[Opening Records shown section]
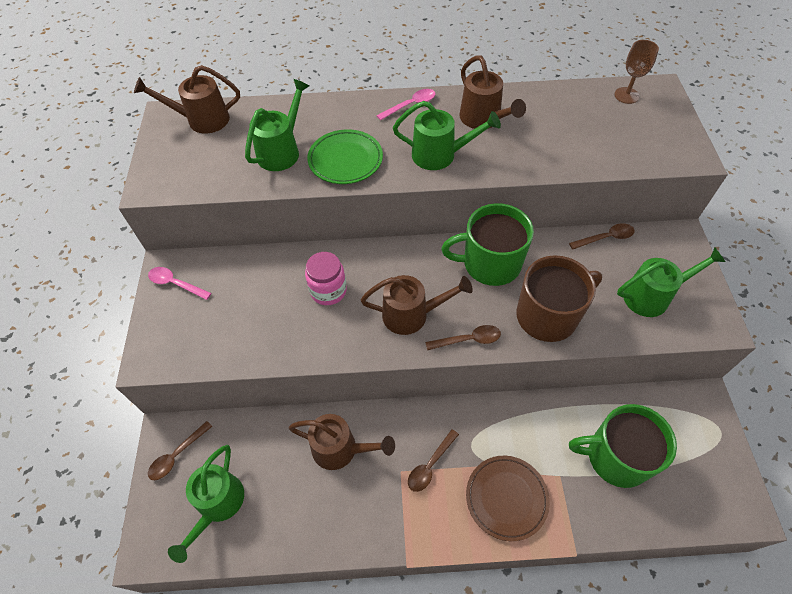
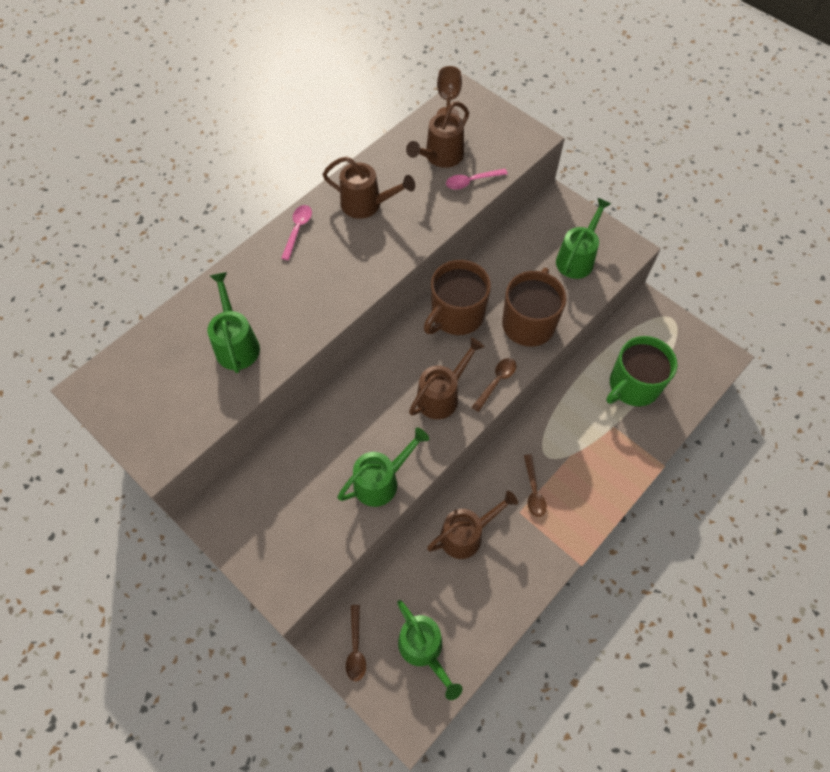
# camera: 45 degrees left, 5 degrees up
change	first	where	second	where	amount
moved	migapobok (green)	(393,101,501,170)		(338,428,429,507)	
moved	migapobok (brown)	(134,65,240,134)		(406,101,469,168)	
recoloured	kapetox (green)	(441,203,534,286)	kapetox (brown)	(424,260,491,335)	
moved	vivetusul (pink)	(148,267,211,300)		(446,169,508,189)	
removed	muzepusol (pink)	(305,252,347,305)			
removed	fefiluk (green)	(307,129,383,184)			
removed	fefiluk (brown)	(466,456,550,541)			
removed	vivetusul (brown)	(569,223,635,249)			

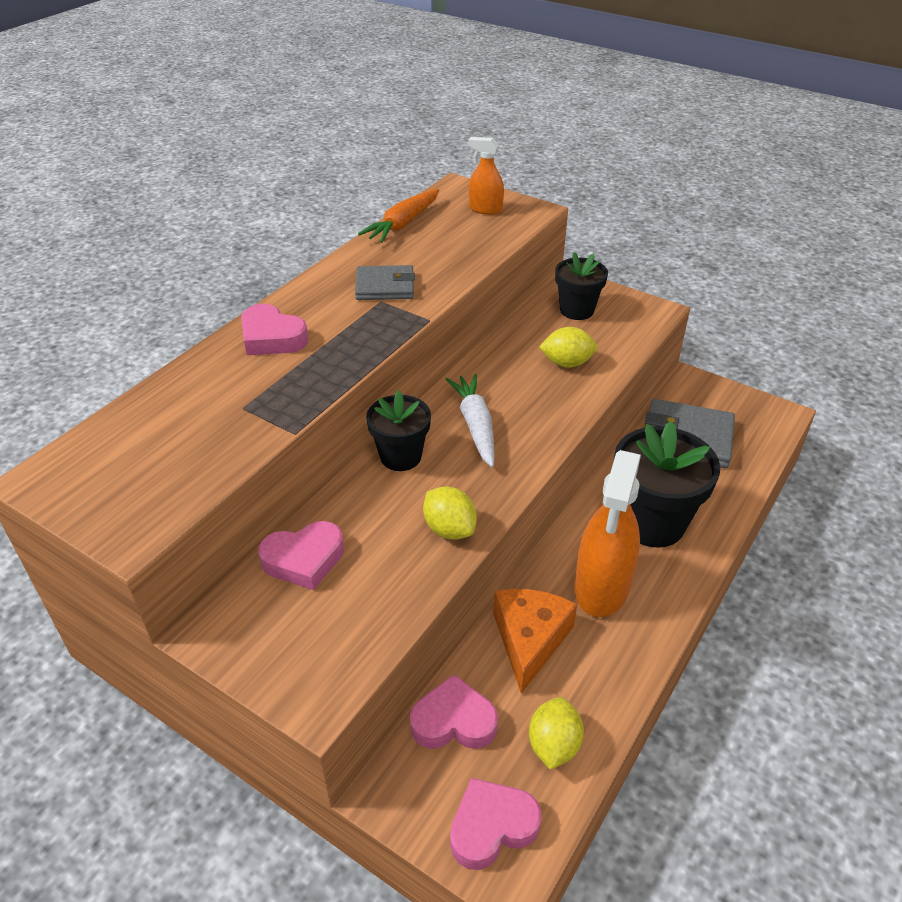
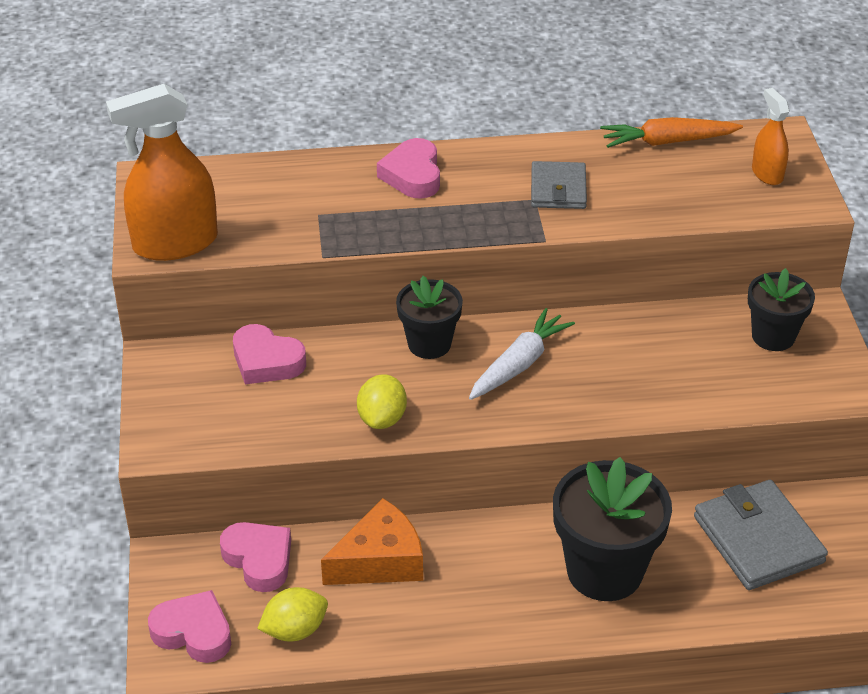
# camera: 50 degrees right, 0 degrees up
change	first	where	second	where	amount
moved	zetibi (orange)	(575,450,641,617)		(106,84,218,261)	
turned	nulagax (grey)	(355,265,415,300)		(531,161,587,209)	45 degrees clockwise
removed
[Closing Records shown section]
Please output all the records above exactly, leaving out every picture.

§ Answer box
# camera: 45 degrees left, 5 degrees up
change	first	where	second	where	amount
moved	migapobok (green)	(393,101,501,170)		(338,428,429,507)	
moved	migapobok (brown)	(134,65,240,134)		(406,101,469,168)	
recoloured	kapetox (green)	(441,203,534,286)	kapetox (brown)	(424,260,491,335)	
moved	vivetusul (pink)	(148,267,211,300)		(446,169,508,189)	
removed	muzepusol (pink)	(305,252,347,305)			
removed	fefiluk (green)	(307,129,383,184)			
removed	fefiluk (brown)	(466,456,550,541)			
removed	vivetusul (brown)	(569,223,635,249)			

# camera: 50 degrees right, 0 degrees up
change	first	where	second	where	amount
moved	zetibi (orange)	(575,450,641,617)		(106,84,218,261)	
turned	nulagax (grey)	(355,265,415,300)		(531,161,587,209)	45 degrees clockwise
removed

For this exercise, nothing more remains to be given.